(Dataset entries)
___

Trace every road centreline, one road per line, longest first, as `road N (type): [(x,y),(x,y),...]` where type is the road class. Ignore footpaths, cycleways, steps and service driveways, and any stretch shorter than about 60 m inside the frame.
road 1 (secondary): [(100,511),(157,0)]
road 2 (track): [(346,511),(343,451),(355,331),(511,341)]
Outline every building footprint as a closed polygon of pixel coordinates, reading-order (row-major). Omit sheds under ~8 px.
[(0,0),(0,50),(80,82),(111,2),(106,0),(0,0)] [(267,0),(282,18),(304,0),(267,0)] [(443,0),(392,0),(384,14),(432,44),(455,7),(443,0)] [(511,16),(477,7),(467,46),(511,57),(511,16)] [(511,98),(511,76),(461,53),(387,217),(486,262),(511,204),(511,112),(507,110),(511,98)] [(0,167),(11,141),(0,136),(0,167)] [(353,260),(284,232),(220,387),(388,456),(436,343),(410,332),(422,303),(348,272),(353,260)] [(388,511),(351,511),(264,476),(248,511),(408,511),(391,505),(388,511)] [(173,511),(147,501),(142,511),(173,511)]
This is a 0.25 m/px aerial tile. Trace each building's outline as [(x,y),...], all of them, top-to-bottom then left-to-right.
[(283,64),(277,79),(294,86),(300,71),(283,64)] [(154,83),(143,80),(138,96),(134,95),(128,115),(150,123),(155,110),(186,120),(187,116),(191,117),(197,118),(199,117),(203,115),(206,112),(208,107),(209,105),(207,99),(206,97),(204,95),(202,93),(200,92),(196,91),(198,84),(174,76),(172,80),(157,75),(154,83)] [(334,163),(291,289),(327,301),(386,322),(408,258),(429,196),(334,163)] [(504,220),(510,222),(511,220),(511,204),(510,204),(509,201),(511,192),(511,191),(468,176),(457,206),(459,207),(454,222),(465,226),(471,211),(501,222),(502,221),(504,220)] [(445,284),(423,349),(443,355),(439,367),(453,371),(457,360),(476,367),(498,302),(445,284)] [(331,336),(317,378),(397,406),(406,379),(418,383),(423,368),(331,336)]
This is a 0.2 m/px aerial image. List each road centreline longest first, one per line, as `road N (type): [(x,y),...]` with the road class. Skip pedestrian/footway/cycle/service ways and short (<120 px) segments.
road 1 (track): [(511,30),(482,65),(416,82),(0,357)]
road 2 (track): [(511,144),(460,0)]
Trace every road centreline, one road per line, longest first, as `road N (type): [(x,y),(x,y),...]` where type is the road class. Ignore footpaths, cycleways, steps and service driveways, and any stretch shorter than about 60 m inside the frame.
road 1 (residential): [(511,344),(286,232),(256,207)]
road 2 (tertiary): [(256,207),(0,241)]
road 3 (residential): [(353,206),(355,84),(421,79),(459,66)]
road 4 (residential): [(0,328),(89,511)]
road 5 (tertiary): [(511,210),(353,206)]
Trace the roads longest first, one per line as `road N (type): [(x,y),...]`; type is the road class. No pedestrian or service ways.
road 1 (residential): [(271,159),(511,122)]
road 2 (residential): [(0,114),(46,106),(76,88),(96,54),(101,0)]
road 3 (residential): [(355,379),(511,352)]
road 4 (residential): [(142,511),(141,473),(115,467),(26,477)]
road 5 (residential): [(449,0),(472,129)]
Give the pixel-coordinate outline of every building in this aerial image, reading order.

___

=== Required work ===
Give the data again with "longest first" switched to "shortest first" in every place it appears. Leave everything else unchanged.

=== Response to this task ===
Trace every road centreline, one road per line, shortest first, as `road N (type): [(x,y),(x,y),...]` where type is the road class. Ignore footpaths, cycleways, steps and service driveways, and any stretch shorter than about 60 m inside the frame.
road 1 (secondary): [(100,511),(157,0)]
road 2 (track): [(346,511),(343,451),(355,331),(511,341)]
Outline every building footprint as a closed polygon of pixel coordinates, reading-order (row-major). Omit sheds under ~8 px.
[(0,0),(0,50),(80,82),(111,2),(106,0),(0,0)] [(267,0),(282,18),(304,0),(267,0)] [(443,0),(392,0),(384,14),(432,44),(455,7),(443,0)] [(511,16),(477,7),(467,46),(511,57),(511,16)] [(511,98),(511,76),(461,53),(387,217),(486,262),(511,204),(511,112),(507,110),(511,98)] [(0,167),(11,141),(0,136),(0,167)] [(353,260),(284,232),(220,387),(388,456),(436,343),(410,332),(422,303),(348,272),(353,260)] [(388,511),(351,511),(264,476),(248,511),(408,511),(391,505),(388,511)] [(173,511),(147,501),(142,511),(173,511)]
This is a 0.25 m/px aerial tile. Trace each building's outline as [(x,y),...], all of them, top-to-bottom then left-to-right.
[(283,64),(277,79),(294,86),(300,71),(283,64)] [(154,83),(143,80),(138,96),(134,95),(128,115),(150,123),(155,110),(186,120),(187,116),(191,117),(197,118),(199,117),(203,115),(206,112),(208,107),(209,105),(207,99),(206,97),(204,95),(202,93),(200,92),(196,91),(198,84),(174,76),(172,80),(157,75),(154,83)] [(334,163),(291,289),(327,301),(386,322),(408,258),(429,196),(334,163)] [(504,220),(510,222),(511,220),(511,204),(510,204),(509,201),(511,192),(511,191),(468,176),(457,206),(459,207),(454,222),(465,226),(471,211),(501,222),(502,221),(504,220)] [(445,284),(423,349),(443,355),(439,367),(453,371),(457,360),(476,367),(498,302),(445,284)] [(331,336),(317,378),(397,406),(406,379),(418,383),(423,368),(331,336)]
This is a 0.2 m/px aerial image. List each road centreline shortest first, one per line, as `road N (type): [(x,y),...]` with the road class. Skip pedestrian/footway/cycle/service ways and short (<120 px) segments.
road 1 (track): [(511,30),(482,65),(416,82),(0,357)]
road 2 (track): [(511,144),(460,0)]
Trace every road centreline, one road per line, shortest first, as `road N (type): [(x,y),(x,y),...]` where type is the road class. Ignore footpaths, cycleways, steps and service driveways, and any stretch shorter than about 60 m inside the frame.
road 1 (residential): [(511,344),(286,232),(256,207)]
road 2 (tertiary): [(256,207),(0,241)]
road 3 (residential): [(353,206),(355,84),(421,79),(459,66)]
road 4 (residential): [(0,328),(89,511)]
road 5 (tertiary): [(511,210),(353,206)]
Trace the roads shortest first, one per line as `road N (type): [(x,y),...]`; type is the road class. No pedestrian or service ways.
road 1 (residential): [(271,159),(511,122)]
road 2 (residential): [(0,114),(46,106),(76,88),(96,54),(101,0)]
road 3 (residential): [(355,379),(511,352)]
road 4 (residential): [(142,511),(141,473),(115,467),(26,477)]
road 5 (residential): [(449,0),(472,129)]
Give the pixel-coordinate outline of every building in this aerial image, reading order.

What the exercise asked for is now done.